Shape transformation data

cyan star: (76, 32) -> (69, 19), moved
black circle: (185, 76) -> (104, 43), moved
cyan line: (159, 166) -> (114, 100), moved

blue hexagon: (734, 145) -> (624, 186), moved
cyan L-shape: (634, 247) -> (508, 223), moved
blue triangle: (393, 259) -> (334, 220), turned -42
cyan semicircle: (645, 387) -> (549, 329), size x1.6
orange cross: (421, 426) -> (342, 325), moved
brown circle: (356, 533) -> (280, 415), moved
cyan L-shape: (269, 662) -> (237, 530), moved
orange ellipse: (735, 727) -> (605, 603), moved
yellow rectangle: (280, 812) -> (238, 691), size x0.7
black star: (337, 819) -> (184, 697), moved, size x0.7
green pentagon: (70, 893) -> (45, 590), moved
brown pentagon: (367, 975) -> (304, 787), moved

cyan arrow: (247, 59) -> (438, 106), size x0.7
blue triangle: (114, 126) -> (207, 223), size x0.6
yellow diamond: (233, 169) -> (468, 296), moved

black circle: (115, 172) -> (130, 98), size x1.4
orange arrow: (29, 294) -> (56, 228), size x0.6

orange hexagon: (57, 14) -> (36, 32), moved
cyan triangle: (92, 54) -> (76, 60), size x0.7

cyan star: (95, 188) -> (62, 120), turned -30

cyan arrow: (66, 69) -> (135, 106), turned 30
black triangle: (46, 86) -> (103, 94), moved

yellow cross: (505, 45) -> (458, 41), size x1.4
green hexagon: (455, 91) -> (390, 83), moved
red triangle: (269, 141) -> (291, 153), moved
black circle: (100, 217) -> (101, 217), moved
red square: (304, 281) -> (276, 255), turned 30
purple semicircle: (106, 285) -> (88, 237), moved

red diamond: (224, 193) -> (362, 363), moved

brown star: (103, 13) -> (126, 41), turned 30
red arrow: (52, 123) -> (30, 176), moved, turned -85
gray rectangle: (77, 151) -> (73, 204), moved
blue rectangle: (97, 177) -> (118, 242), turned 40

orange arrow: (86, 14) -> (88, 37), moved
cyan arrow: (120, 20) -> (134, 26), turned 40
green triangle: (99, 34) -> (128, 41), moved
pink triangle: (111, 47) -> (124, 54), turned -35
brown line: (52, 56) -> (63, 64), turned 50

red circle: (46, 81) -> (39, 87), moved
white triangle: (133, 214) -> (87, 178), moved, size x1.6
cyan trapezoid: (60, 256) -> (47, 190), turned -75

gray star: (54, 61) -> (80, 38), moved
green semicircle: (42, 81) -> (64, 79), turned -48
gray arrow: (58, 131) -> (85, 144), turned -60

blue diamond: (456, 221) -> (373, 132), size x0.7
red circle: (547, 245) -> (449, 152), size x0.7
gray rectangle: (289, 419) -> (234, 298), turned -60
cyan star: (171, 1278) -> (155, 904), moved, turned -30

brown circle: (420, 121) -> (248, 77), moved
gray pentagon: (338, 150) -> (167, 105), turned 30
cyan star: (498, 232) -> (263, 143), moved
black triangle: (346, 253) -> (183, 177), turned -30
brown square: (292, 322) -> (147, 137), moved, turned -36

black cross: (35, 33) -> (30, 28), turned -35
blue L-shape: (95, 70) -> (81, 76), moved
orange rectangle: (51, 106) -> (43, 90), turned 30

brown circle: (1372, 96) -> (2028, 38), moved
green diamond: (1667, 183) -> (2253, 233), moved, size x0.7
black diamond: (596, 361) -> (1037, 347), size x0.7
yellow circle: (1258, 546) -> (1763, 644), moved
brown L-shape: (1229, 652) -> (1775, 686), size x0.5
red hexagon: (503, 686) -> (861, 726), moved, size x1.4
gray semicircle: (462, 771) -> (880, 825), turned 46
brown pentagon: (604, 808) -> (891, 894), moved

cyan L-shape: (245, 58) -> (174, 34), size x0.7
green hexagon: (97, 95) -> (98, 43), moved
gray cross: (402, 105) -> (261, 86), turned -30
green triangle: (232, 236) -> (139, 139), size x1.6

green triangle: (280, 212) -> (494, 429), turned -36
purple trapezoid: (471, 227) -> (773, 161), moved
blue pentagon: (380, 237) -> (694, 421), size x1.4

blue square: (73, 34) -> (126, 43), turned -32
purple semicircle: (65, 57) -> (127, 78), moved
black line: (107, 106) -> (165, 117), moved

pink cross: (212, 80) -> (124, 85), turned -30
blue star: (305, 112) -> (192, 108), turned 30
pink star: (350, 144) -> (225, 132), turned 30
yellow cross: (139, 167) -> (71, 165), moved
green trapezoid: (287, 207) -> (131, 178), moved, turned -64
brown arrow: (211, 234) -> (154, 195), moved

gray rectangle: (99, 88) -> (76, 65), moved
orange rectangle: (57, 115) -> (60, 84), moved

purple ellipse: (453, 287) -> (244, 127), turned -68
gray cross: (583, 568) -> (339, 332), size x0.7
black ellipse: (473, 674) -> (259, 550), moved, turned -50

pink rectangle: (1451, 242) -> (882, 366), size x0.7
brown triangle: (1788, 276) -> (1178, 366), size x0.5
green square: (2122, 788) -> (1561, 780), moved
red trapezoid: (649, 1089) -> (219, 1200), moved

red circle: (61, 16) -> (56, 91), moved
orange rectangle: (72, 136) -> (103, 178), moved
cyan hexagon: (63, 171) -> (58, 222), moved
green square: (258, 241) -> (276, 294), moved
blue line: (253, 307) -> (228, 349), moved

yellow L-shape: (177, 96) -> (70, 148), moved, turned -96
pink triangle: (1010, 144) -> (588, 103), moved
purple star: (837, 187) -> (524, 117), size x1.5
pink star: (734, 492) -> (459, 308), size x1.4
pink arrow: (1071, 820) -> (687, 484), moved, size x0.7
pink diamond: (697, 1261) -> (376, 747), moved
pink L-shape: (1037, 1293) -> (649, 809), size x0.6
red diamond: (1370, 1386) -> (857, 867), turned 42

* _Exercise objective_
Would you write out all of the data exactly as given?

* _Your solution_
cyan star: (76, 32) -> (69, 19), moved
black circle: (185, 76) -> (104, 43), moved
cyan line: (159, 166) -> (114, 100), moved

blue hexagon: (734, 145) -> (624, 186), moved
cyan L-shape: (634, 247) -> (508, 223), moved
blue triangle: (393, 259) -> (334, 220), turned -42
cyan semicircle: (645, 387) -> (549, 329), size x1.6
orange cross: (421, 426) -> (342, 325), moved
brown circle: (356, 533) -> (280, 415), moved
cyan L-shape: (269, 662) -> (237, 530), moved
orange ellipse: (735, 727) -> (605, 603), moved
yellow rectangle: (280, 812) -> (238, 691), size x0.7
black star: (337, 819) -> (184, 697), moved, size x0.7
green pentagon: (70, 893) -> (45, 590), moved
brown pentagon: (367, 975) -> (304, 787), moved

cyan arrow: (247, 59) -> (438, 106), size x0.7
blue triangle: (114, 126) -> (207, 223), size x0.6
yellow diamond: (233, 169) -> (468, 296), moved

black circle: (115, 172) -> (130, 98), size x1.4
orange arrow: (29, 294) -> (56, 228), size x0.6

orange hexagon: (57, 14) -> (36, 32), moved
cyan triangle: (92, 54) -> (76, 60), size x0.7

cyan star: (95, 188) -> (62, 120), turned -30

cyan arrow: (66, 69) -> (135, 106), turned 30
black triangle: (46, 86) -> (103, 94), moved

yellow cross: (505, 45) -> (458, 41), size x1.4
green hexagon: (455, 91) -> (390, 83), moved
red triangle: (269, 141) -> (291, 153), moved
black circle: (100, 217) -> (101, 217), moved
red square: (304, 281) -> (276, 255), turned 30
purple semicircle: (106, 285) -> (88, 237), moved

red diamond: (224, 193) -> (362, 363), moved

brown star: (103, 13) -> (126, 41), turned 30
red arrow: (52, 123) -> (30, 176), moved, turned -85
gray rectangle: (77, 151) -> (73, 204), moved
blue rectangle: (97, 177) -> (118, 242), turned 40

orange arrow: (86, 14) -> (88, 37), moved
cyan arrow: (120, 20) -> (134, 26), turned 40
green triangle: (99, 34) -> (128, 41), moved
pink triangle: (111, 47) -> (124, 54), turned -35
brown line: (52, 56) -> (63, 64), turned 50

red circle: (46, 81) -> (39, 87), moved
white triangle: (133, 214) -> (87, 178), moved, size x1.6
cyan trapezoid: (60, 256) -> (47, 190), turned -75

gray star: (54, 61) -> (80, 38), moved
green semicircle: (42, 81) -> (64, 79), turned -48
gray arrow: (58, 131) -> (85, 144), turned -60

blue diamond: (456, 221) -> (373, 132), size x0.7
red circle: (547, 245) -> (449, 152), size x0.7
gray rectangle: (289, 419) -> (234, 298), turned -60
cyan star: (171, 1278) -> (155, 904), moved, turned -30

brown circle: (420, 121) -> (248, 77), moved
gray pentagon: (338, 150) -> (167, 105), turned 30
cyan star: (498, 232) -> (263, 143), moved
black triangle: (346, 253) -> (183, 177), turned -30
brown square: (292, 322) -> (147, 137), moved, turned -36

black cross: (35, 33) -> (30, 28), turned -35
blue L-shape: (95, 70) -> (81, 76), moved
orange rectangle: (51, 106) -> (43, 90), turned 30

brown circle: (1372, 96) -> (2028, 38), moved
green diamond: (1667, 183) -> (2253, 233), moved, size x0.7
black diamond: (596, 361) -> (1037, 347), size x0.7
yellow circle: (1258, 546) -> (1763, 644), moved
brown L-shape: (1229, 652) -> (1775, 686), size x0.5
red hexagon: (503, 686) -> (861, 726), moved, size x1.4
gray semicircle: (462, 771) -> (880, 825), turned 46
brown pentagon: (604, 808) -> (891, 894), moved

cyan L-shape: (245, 58) -> (174, 34), size x0.7
green hexagon: (97, 95) -> (98, 43), moved
gray cross: (402, 105) -> (261, 86), turned -30
green triangle: (232, 236) -> (139, 139), size x1.6

green triangle: (280, 212) -> (494, 429), turned -36
purple trapezoid: (471, 227) -> (773, 161), moved
blue pentagon: (380, 237) -> (694, 421), size x1.4

blue square: (73, 34) -> (126, 43), turned -32
purple semicircle: (65, 57) -> (127, 78), moved
black line: (107, 106) -> (165, 117), moved

pink cross: (212, 80) -> (124, 85), turned -30
blue star: (305, 112) -> (192, 108), turned 30
pink star: (350, 144) -> (225, 132), turned 30
yellow cross: (139, 167) -> (71, 165), moved
green trapezoid: (287, 207) -> (131, 178), moved, turned -64
brown arrow: (211, 234) -> (154, 195), moved

gray rectangle: (99, 88) -> (76, 65), moved
orange rectangle: (57, 115) -> (60, 84), moved

purple ellipse: (453, 287) -> (244, 127), turned -68
gray cross: (583, 568) -> (339, 332), size x0.7
black ellipse: (473, 674) -> (259, 550), moved, turned -50

pink rectangle: (1451, 242) -> (882, 366), size x0.7
brown triangle: (1788, 276) -> (1178, 366), size x0.5
green square: (2122, 788) -> (1561, 780), moved
red trapezoid: (649, 1089) -> (219, 1200), moved

red circle: (61, 16) -> (56, 91), moved
orange rectangle: (72, 136) -> (103, 178), moved
cyan hexagon: (63, 171) -> (58, 222), moved
green square: (258, 241) -> (276, 294), moved
blue line: (253, 307) -> (228, 349), moved

yellow L-shape: (177, 96) -> (70, 148), moved, turned -96
pink triangle: (1010, 144) -> (588, 103), moved
purple star: (837, 187) -> (524, 117), size x1.5
pink star: (734, 492) -> (459, 308), size x1.4
pink arrow: (1071, 820) -> (687, 484), moved, size x0.7
pink diamond: (697, 1261) -> (376, 747), moved
pink L-shape: (1037, 1293) -> (649, 809), size x0.6
red diamond: (1370, 1386) -> (857, 867), turned 42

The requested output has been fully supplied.